WORK TO COMPLETE - Keep every word of the listing and drop the images when you write it out.

DATASET SECTION -
····················

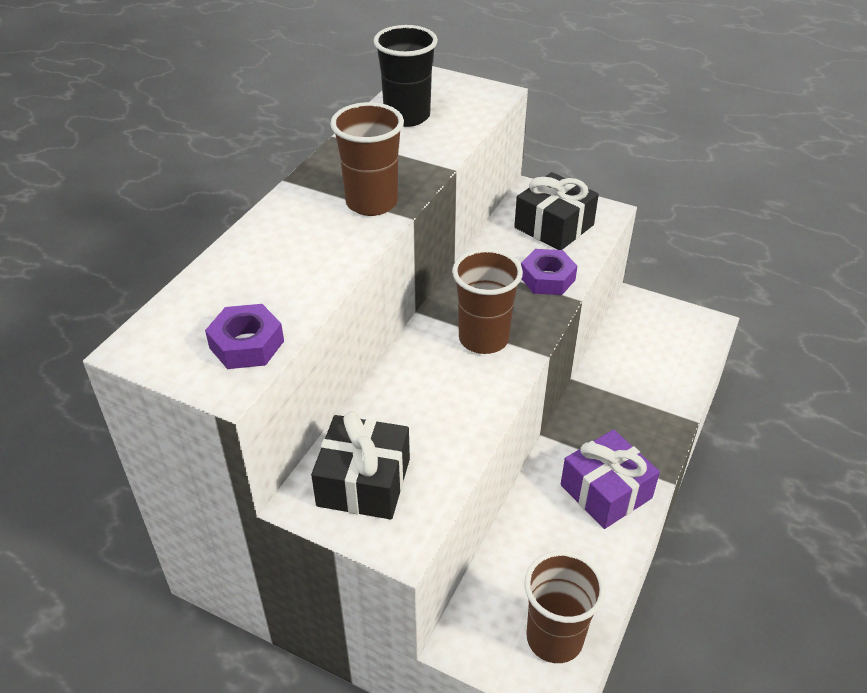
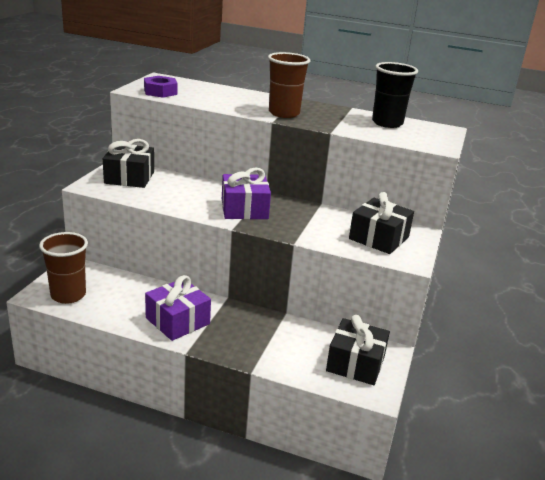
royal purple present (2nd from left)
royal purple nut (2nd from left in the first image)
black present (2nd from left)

····················

OUTPUT OF THE TASK -
royal purple present (2nd from left)
royal purple nut (2nd from left in the first image)
black present (2nd from left)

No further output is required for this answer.